Provided data:

* * * * *

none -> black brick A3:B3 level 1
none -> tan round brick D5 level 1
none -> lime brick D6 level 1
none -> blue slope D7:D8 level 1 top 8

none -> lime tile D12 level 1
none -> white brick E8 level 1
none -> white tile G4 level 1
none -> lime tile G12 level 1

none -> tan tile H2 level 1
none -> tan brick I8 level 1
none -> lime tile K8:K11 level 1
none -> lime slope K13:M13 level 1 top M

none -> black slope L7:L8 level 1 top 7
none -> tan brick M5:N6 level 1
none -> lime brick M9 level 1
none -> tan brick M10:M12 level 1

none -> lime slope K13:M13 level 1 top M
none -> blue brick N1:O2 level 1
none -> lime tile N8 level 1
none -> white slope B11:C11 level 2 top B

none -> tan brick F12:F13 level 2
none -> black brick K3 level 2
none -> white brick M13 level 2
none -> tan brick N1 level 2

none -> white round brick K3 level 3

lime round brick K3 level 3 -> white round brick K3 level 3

* * * * *

What to work on: Every line above that holds the word "slope" needs to be copied.

Written response:
none -> blue slope D7:D8 level 1 top 8
none -> lime slope K13:M13 level 1 top M
none -> black slope L7:L8 level 1 top 7
none -> lime slope K13:M13 level 1 top M
none -> white slope B11:C11 level 2 top B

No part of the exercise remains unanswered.